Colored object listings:

■ ■ ■ ■

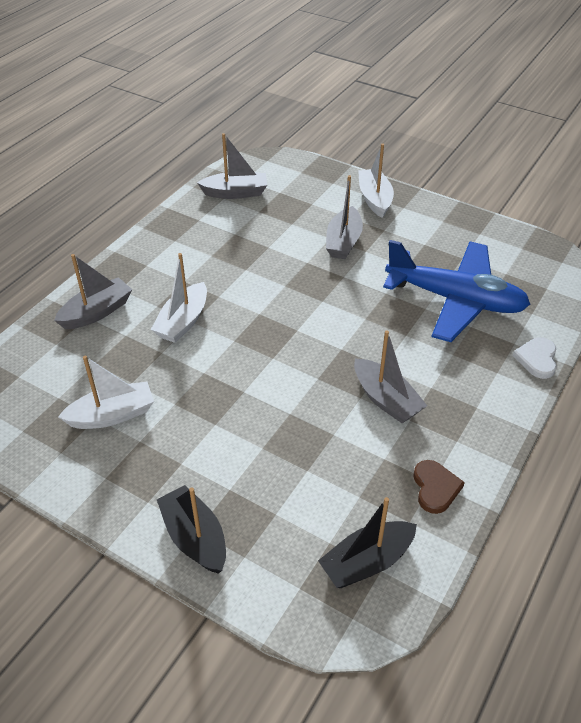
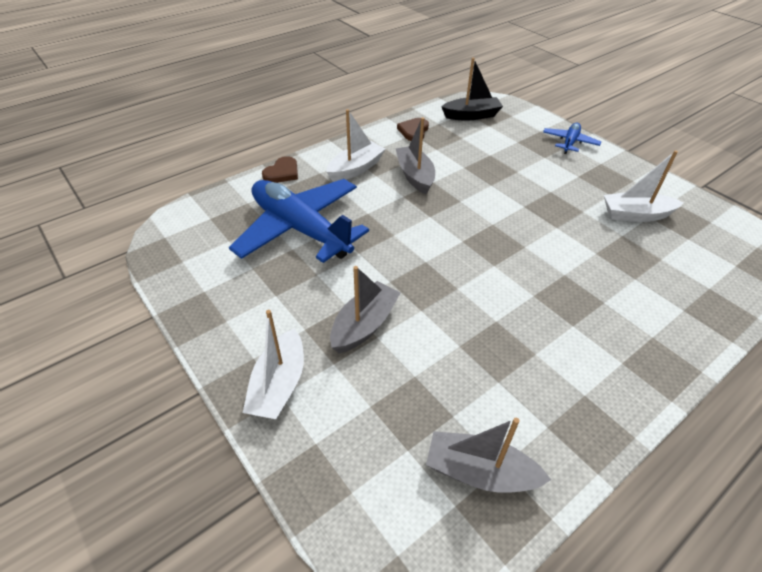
camera: 160 degrees left, 0 degrees up
(97, 312) = (673, 312): grey boat -> none
(183, 322) = (575, 276): white boat -> white boat (356, 169)
(195, 537) = (569, 142): black boat -> blue plane
(537, 359) = (282, 172): white heart -> brown heart

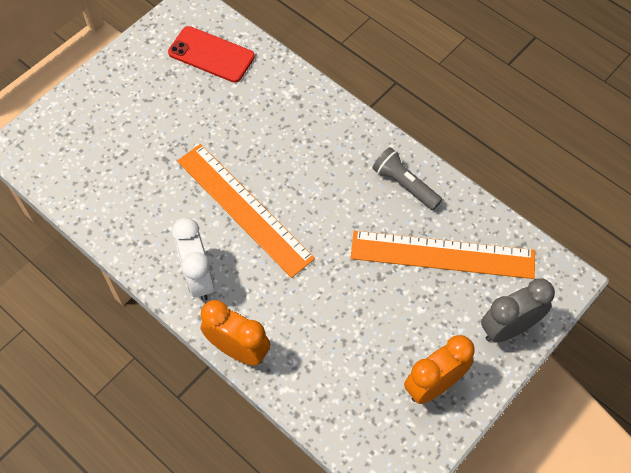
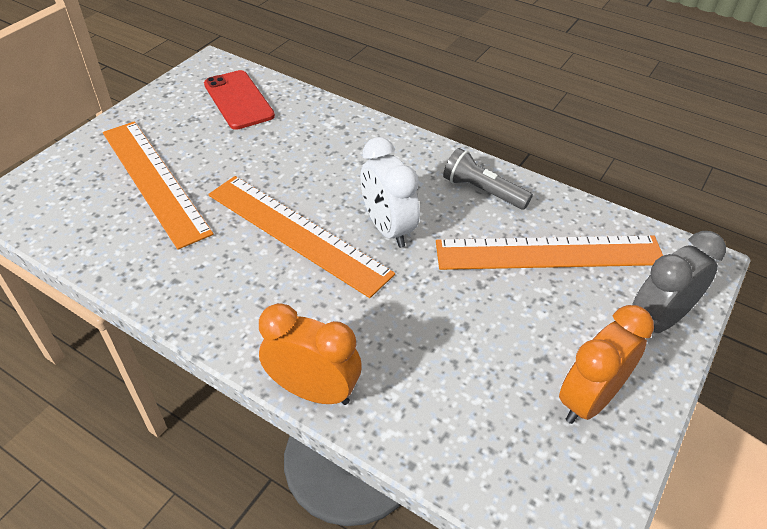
camera: 10 degrees left, 15 degrees down
(134, 139) = (154, 180): none -> orange ruler
(198, 278) = (248, 312): white clock -> white clock (388, 229)
(211, 54) = (238, 100): red phone -> red phone turned 45 degrees clockwise

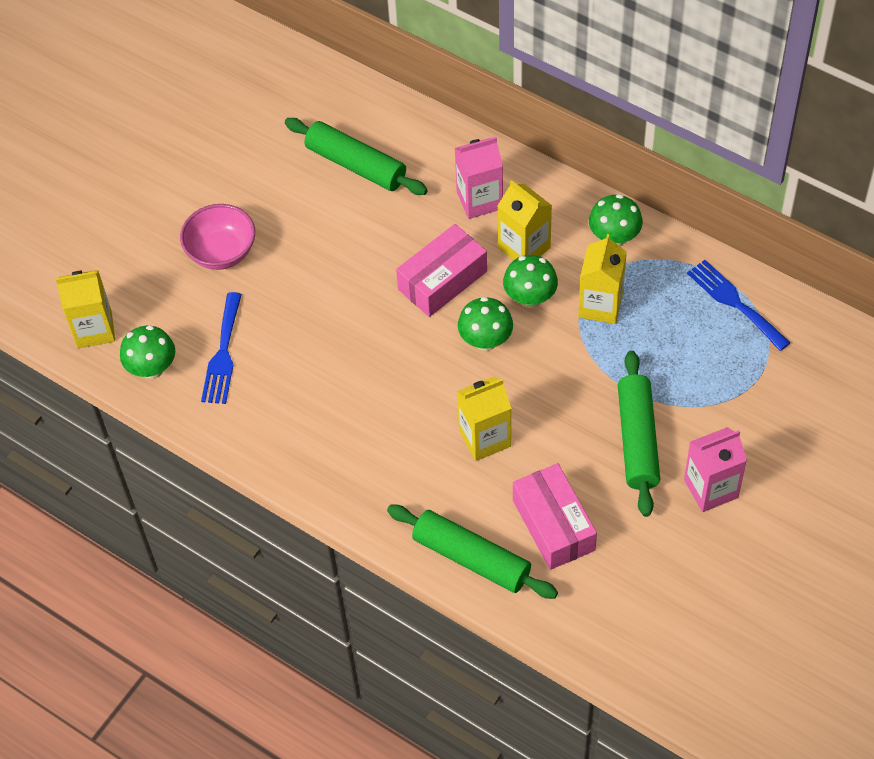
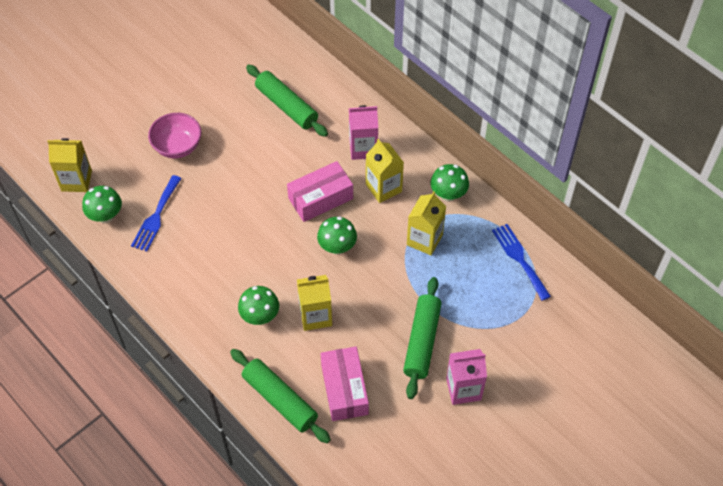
camera: 10 degrees right, 0 degrees up
(530, 298) = (377, 224): green mushroom -> green mushroom (260, 316)

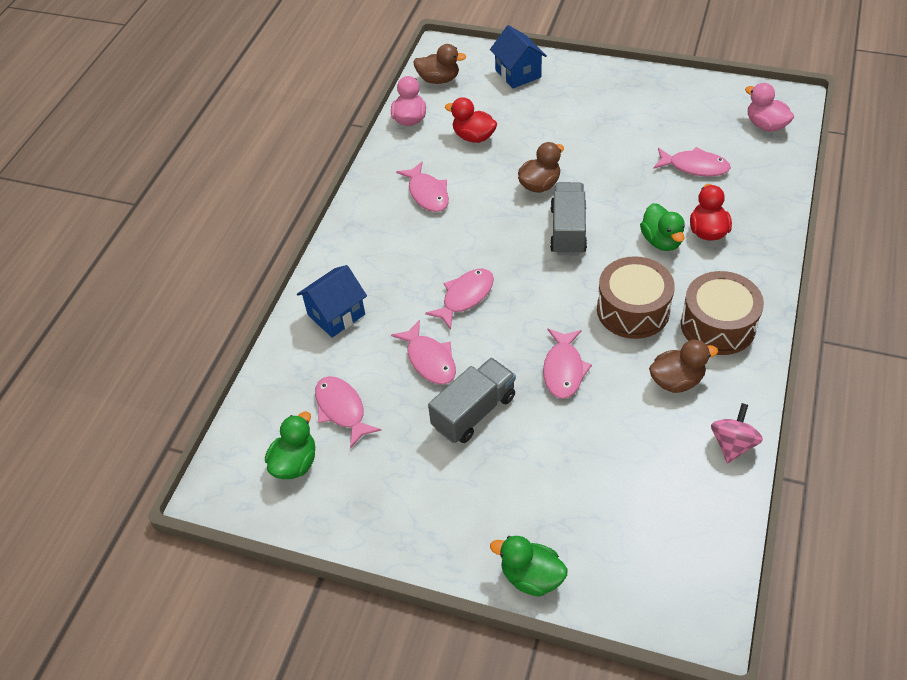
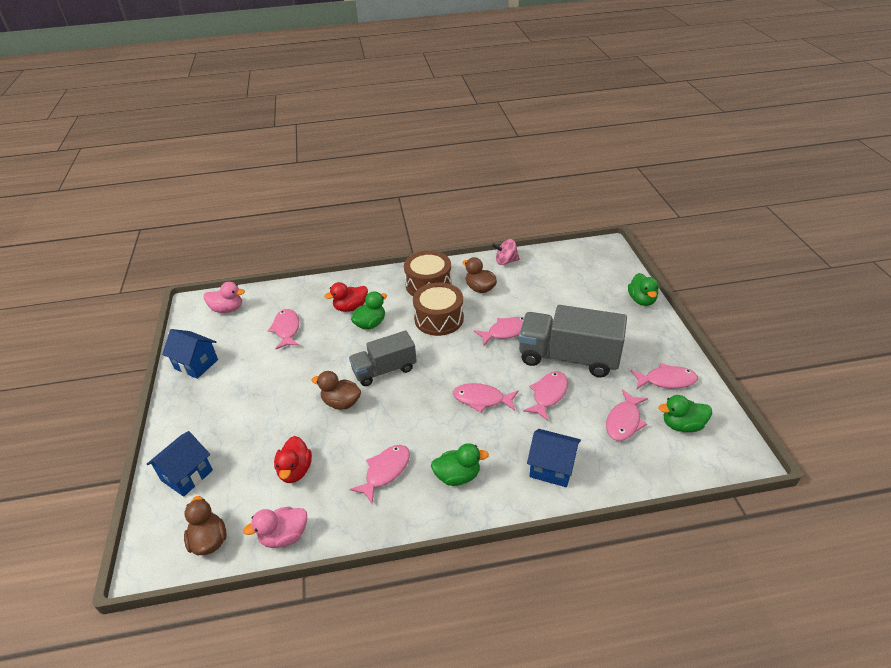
camera: 120 degrees left, 10 degrees down
(365, 495) = (666, 380): none -> pink fish
(383, 241) = (457, 476): none -> green duck
(474, 412) = (568, 357): grey truck -> grey truck, size x1.58
(672, 92) = (196, 364): none -> blue house
(765, 125) = (227, 309): pink duck -> pink duck turned 105 degrees counterclockwise

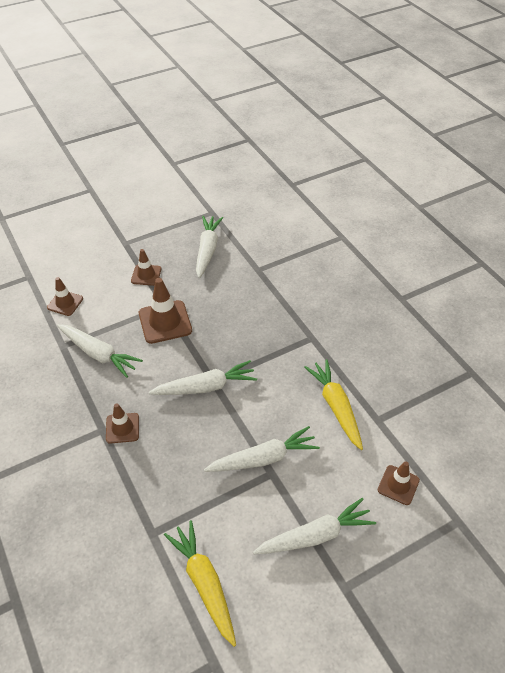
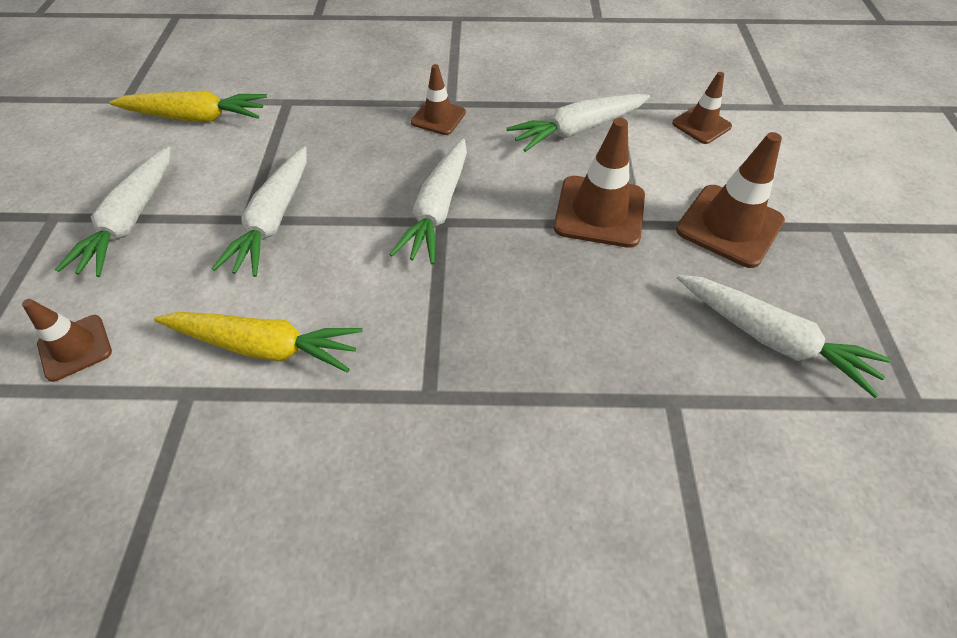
camera: 120 degrees right, 5 degrees up
(146, 275) = (729, 226): brown traffic cone -> brown traffic cone, size x1.65

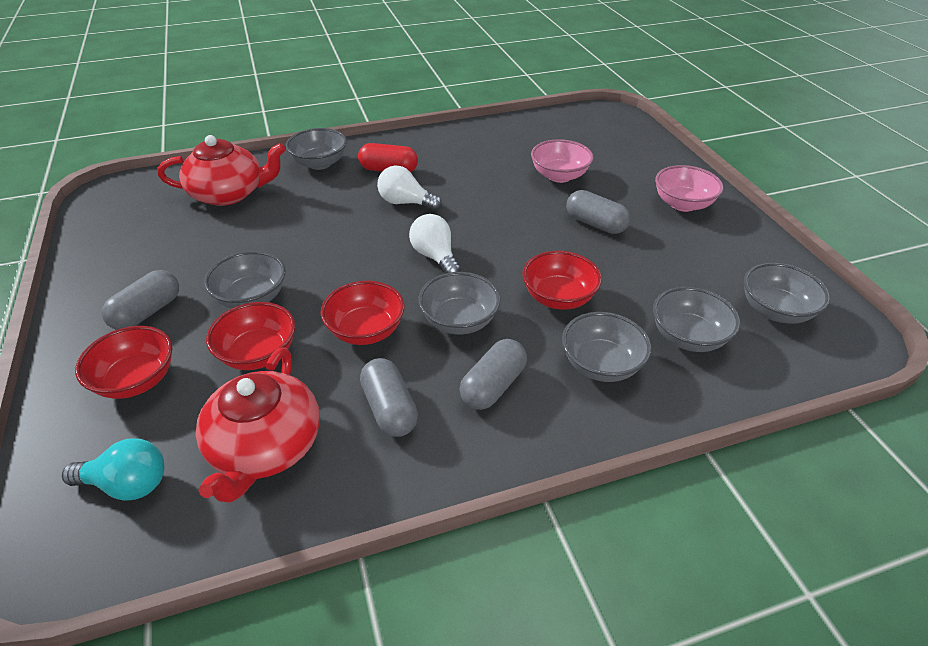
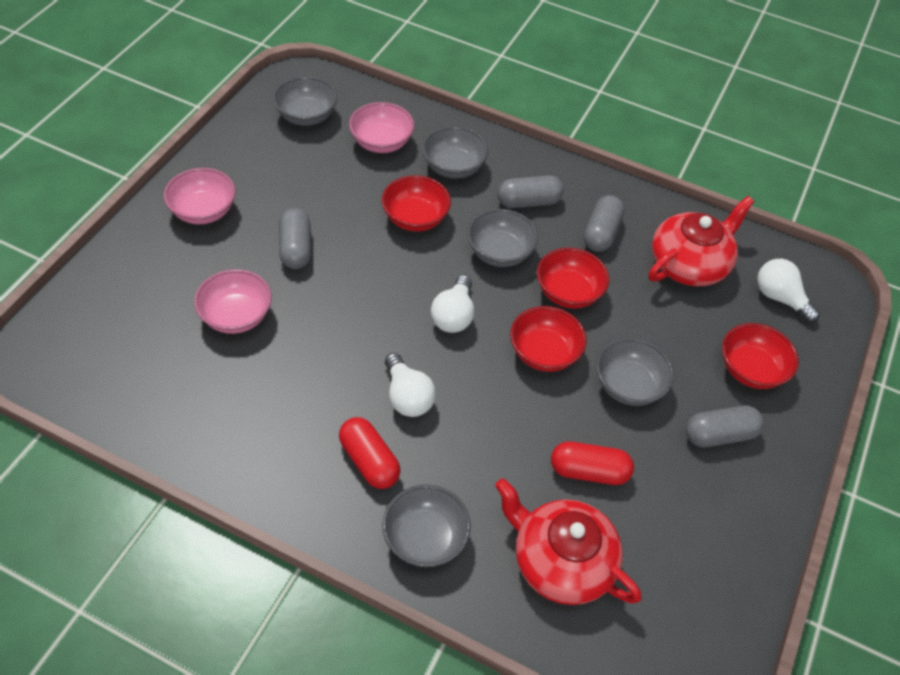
camera: 140 degrees left, 10 degrees up
(128, 484) = (779, 298): turquoise light bulb -> white light bulb
(244, 236) = (589, 471): none -> red capsule
(258, 354) = (655, 329): red bowl -> red bowl (544, 353)
(688, 337) = (381, 143): grey bowl -> pink bowl

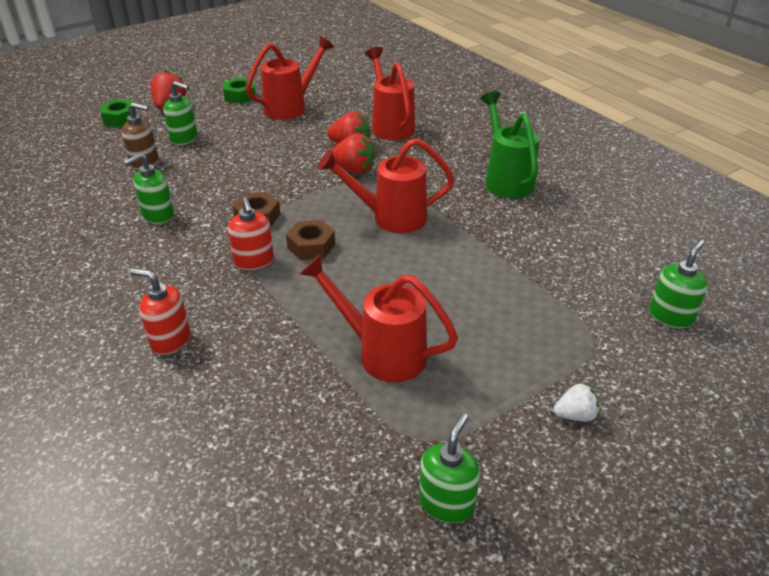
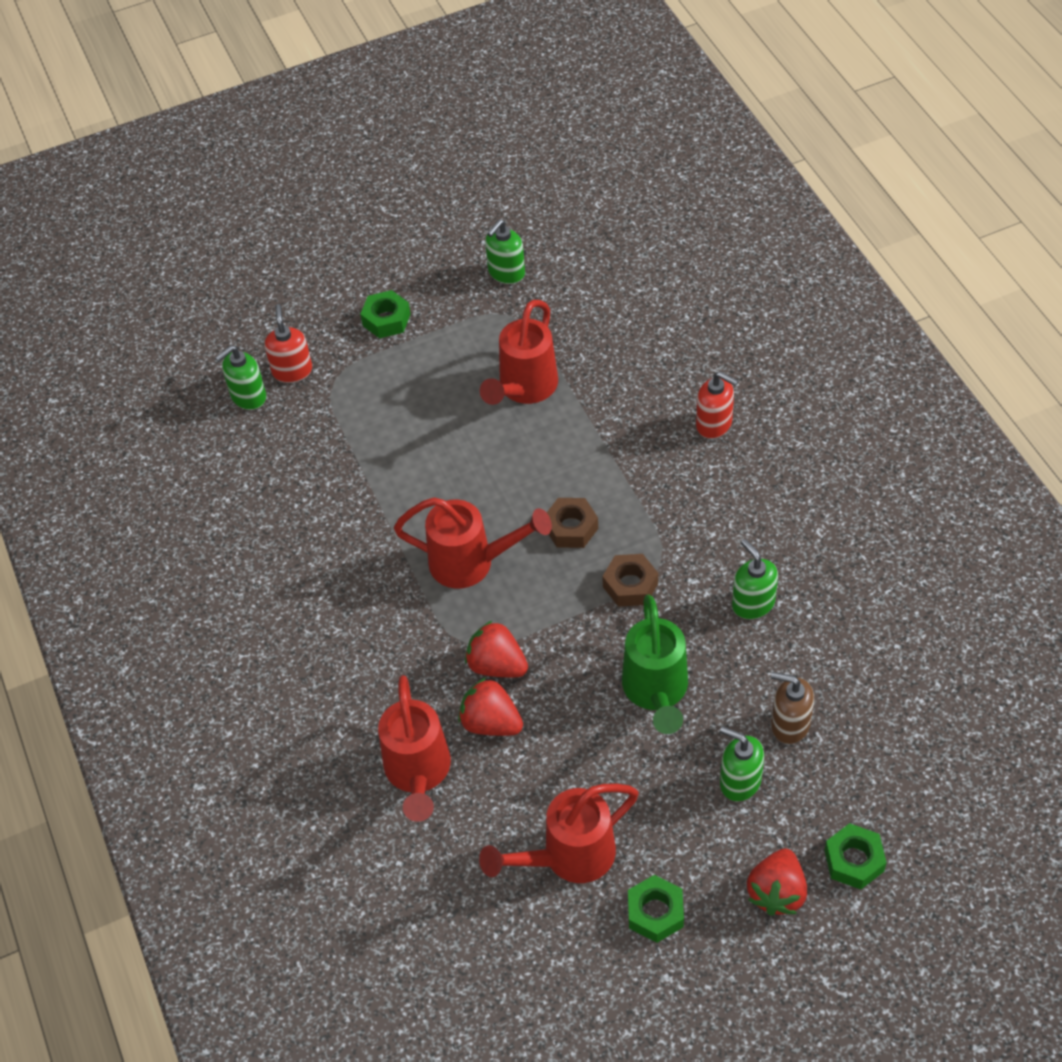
camera: 165 degrees left, 15 degrees up
(158, 215) = (753, 603): green soap dispenser -> green soap dispenser turned 90 degrees counterclockwise
(254, 261) = (635, 513): red soap dispenser -> red soap dispenser (292, 370)
(381, 353) = (524, 389): red watering can -> red watering can turned 75 degrees clockwise
(505, 179) = (304, 617): green watering can -> green watering can (656, 693)
(575, 415) = (386, 320): white strawberry -> green nut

■ ■ ■ ■

**WORK TO COMPLETE**:
Go line by line through the data above and report each one that holds the string "size".

**ANSWER SECTION**:
(474, 412) = (568, 357): grey truck -> grey truck, size x1.58
(146, 275) = (729, 226): brown traffic cone -> brown traffic cone, size x1.65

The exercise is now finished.